> Problem statement:
The whole listing needs retyping exactly; keep the pictures out of it.

> Data section:
+++
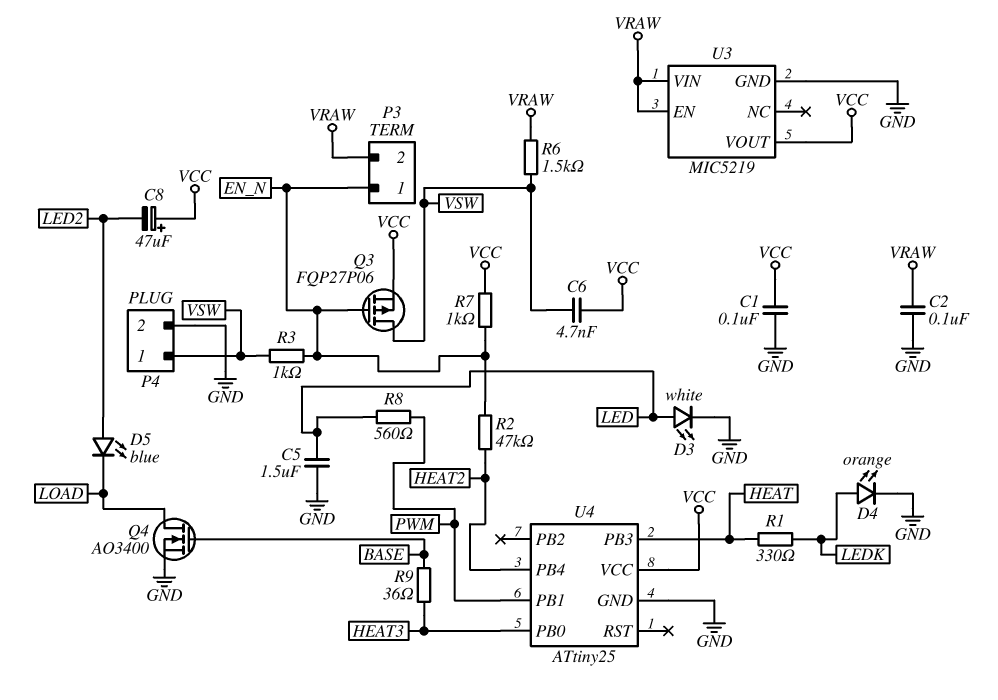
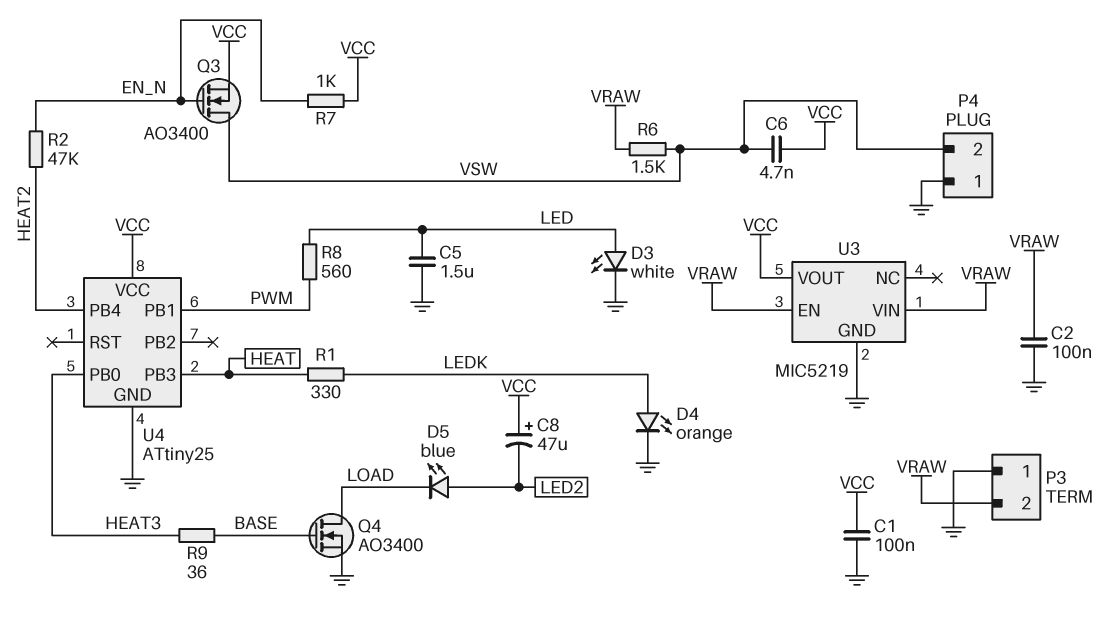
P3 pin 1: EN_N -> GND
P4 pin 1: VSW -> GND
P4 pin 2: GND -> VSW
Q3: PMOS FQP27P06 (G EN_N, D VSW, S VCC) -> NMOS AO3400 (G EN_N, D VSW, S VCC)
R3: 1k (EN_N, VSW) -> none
+++
> Task response:
P3 pin 1: EN_N -> GND
P4 pin 1: VSW -> GND
P4 pin 2: GND -> VSW
Q3: PMOS FQP27P06 (G EN_N, D VSW, S VCC) -> NMOS AO3400 (G EN_N, D VSW, S VCC)
R3: 1k (EN_N, VSW) -> none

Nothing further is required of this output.